### SET PROBLEM
Recast part of the material below as a Markdown table with the columns Number and Record line, one row per line and blank lines omitted. Begin at the line that contains "In fact, dark" and stop after the line that contains "Correct, you'll find".

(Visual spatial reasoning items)
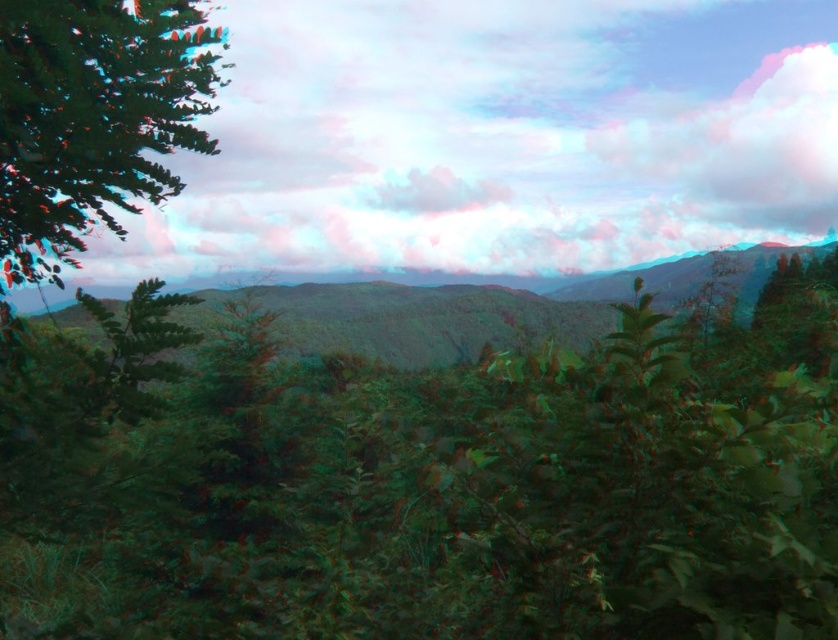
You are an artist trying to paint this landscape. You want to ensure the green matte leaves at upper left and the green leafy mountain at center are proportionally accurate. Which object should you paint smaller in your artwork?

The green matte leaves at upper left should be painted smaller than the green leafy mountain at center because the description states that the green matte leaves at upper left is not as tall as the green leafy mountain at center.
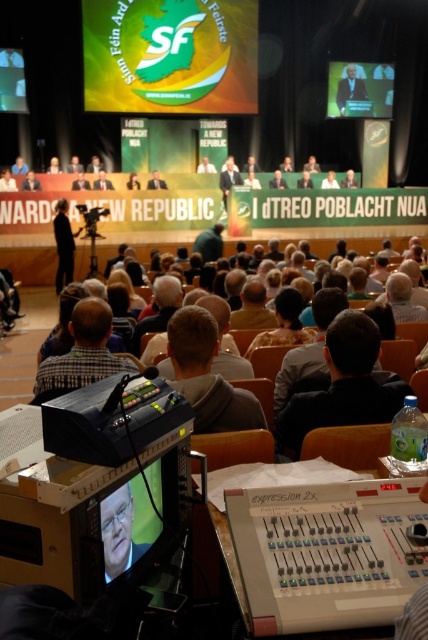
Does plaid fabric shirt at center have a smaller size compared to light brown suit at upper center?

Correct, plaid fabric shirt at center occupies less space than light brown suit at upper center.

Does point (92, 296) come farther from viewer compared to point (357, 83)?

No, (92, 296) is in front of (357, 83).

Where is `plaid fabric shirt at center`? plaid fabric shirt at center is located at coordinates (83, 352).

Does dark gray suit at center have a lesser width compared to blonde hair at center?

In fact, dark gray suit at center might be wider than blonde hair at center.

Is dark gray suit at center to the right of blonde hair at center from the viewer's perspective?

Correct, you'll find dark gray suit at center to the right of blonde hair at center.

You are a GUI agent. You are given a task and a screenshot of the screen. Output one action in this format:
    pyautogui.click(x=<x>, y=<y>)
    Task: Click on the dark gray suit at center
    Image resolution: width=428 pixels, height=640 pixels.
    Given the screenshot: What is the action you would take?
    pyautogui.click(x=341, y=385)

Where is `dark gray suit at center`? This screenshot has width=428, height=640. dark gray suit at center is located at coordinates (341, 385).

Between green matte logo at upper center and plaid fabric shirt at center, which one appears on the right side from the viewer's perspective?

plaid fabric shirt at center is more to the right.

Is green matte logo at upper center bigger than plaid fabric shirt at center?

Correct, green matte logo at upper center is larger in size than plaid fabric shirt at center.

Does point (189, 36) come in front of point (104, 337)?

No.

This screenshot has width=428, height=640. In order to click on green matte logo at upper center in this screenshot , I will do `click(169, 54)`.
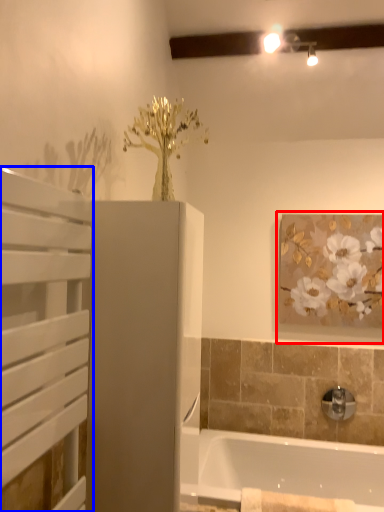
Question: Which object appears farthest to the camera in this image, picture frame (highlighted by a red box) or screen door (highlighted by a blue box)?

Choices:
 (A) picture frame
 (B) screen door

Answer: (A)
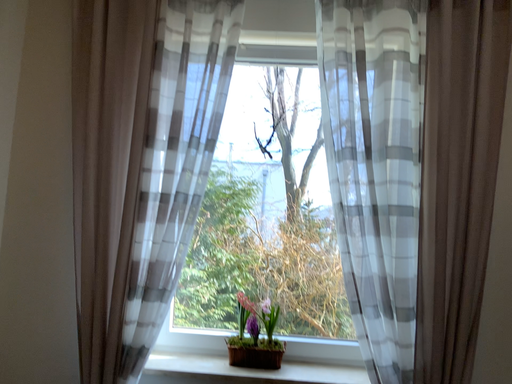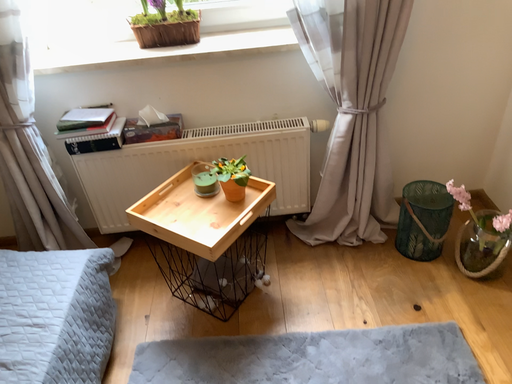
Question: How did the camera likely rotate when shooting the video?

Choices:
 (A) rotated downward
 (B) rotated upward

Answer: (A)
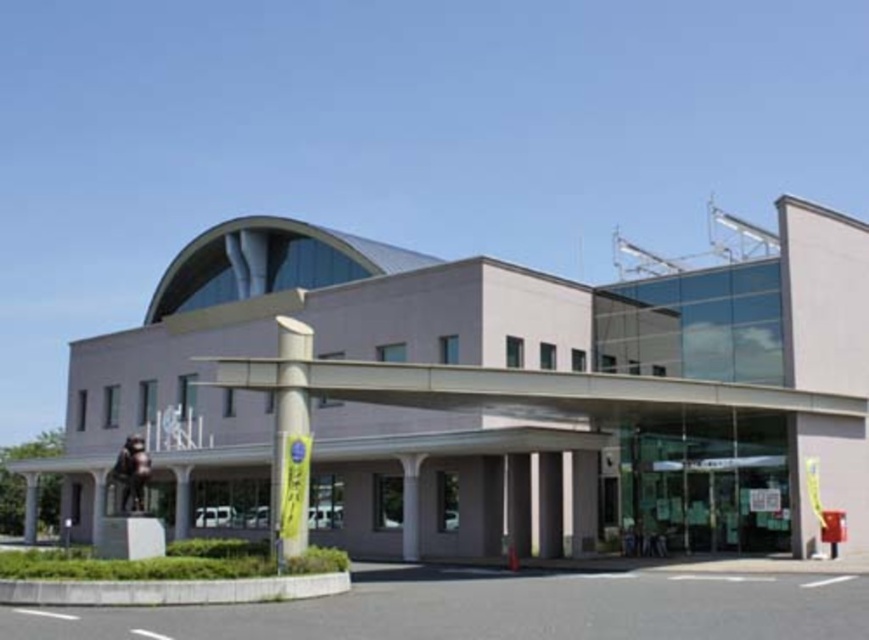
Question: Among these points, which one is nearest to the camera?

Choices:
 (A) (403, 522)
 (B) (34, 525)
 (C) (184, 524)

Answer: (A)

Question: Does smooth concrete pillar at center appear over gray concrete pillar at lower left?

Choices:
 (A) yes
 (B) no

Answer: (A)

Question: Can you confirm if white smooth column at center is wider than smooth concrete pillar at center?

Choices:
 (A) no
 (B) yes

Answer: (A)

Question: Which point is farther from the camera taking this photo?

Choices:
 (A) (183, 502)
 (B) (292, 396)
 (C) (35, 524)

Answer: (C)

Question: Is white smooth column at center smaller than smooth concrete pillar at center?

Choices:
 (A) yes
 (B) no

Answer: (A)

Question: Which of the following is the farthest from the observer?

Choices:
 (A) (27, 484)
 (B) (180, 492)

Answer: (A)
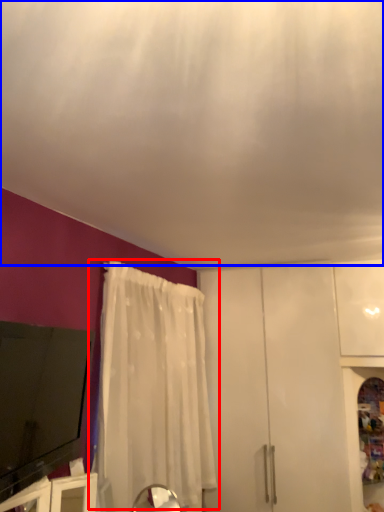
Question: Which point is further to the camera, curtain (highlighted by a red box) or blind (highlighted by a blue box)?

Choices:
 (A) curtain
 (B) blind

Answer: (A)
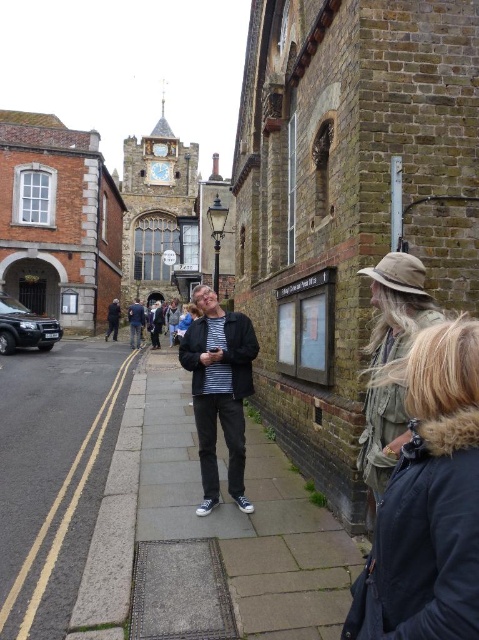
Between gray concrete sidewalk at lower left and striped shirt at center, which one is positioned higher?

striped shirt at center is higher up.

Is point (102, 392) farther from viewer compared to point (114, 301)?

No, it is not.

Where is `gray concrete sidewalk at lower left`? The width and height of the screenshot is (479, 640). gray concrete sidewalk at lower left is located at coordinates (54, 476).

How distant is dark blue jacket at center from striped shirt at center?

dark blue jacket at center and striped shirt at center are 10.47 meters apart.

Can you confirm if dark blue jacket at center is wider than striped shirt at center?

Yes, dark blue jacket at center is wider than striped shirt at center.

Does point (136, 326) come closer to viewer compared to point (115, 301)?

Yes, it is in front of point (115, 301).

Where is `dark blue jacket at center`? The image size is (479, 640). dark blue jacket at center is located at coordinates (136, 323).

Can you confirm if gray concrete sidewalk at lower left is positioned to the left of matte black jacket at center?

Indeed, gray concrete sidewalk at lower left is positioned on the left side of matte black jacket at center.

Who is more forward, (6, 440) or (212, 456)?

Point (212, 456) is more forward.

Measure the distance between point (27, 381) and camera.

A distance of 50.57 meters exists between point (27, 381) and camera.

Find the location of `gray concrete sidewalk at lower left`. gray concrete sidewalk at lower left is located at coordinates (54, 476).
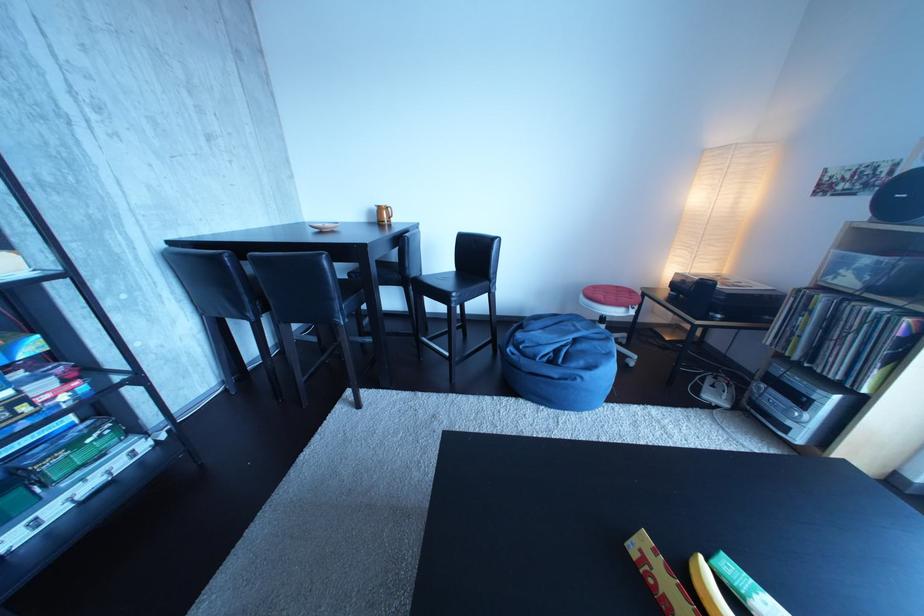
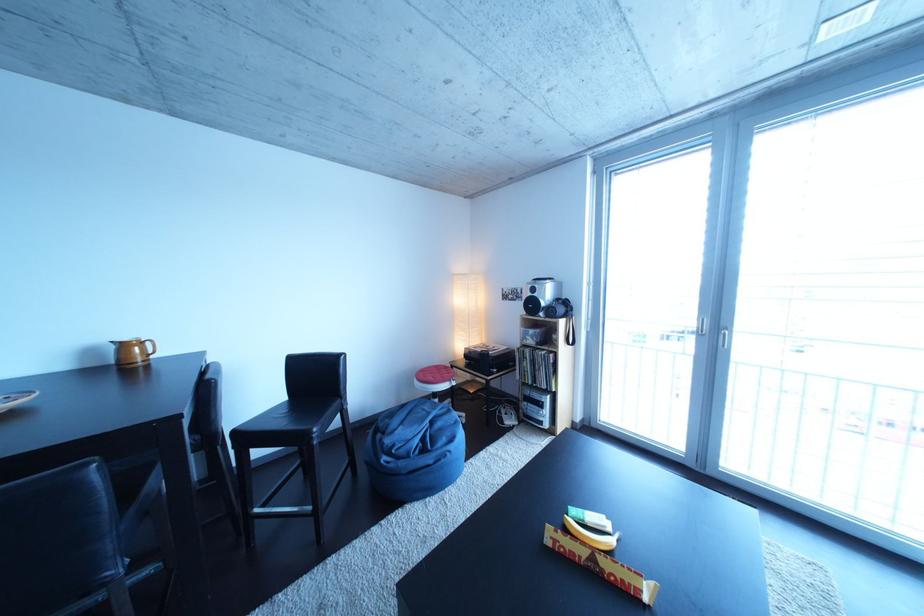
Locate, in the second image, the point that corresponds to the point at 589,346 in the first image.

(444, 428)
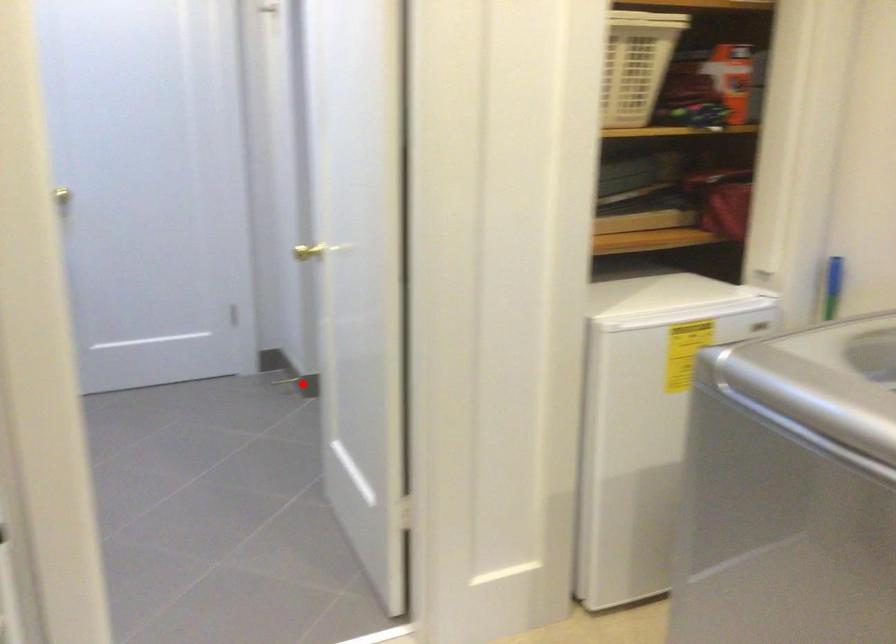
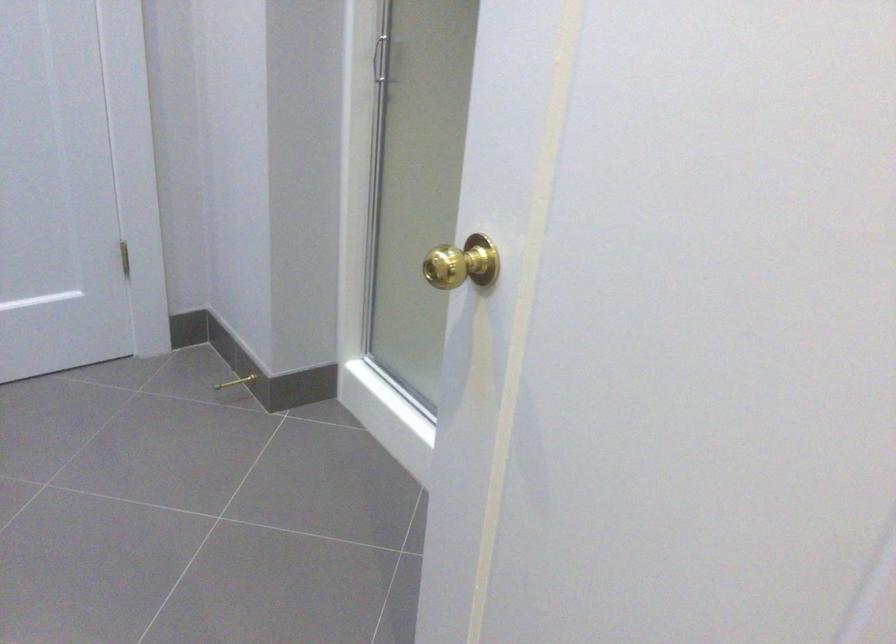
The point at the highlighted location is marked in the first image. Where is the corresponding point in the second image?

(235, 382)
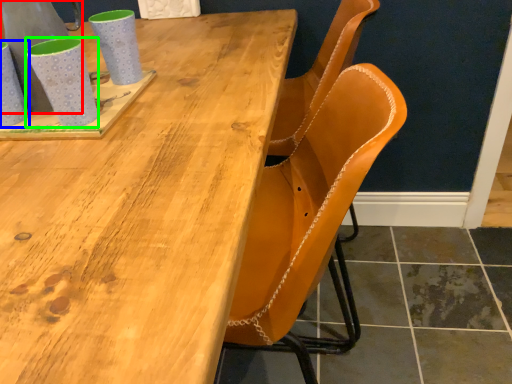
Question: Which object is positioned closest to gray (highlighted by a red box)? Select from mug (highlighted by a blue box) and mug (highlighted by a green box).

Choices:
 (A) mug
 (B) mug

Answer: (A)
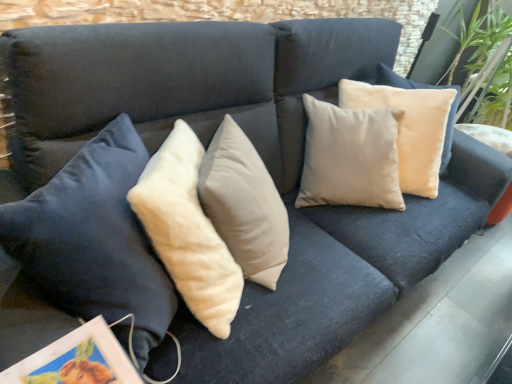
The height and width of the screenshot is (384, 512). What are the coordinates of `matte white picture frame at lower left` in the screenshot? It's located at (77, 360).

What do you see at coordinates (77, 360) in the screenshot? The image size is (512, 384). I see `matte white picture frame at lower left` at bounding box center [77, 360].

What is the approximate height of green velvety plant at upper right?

### ANSWER TO THE TASK
| Number | Record line |
|---|---|
| 1 | In fact, dark gray suit at center might be wider than blonde hair at center. |
| 2 | Is dark gray suit at center to the right of blonde hair at center from the viewer's perspective? |
| 3 | Correct, you'll find dark gray suit at center to the right of blonde hair at center. |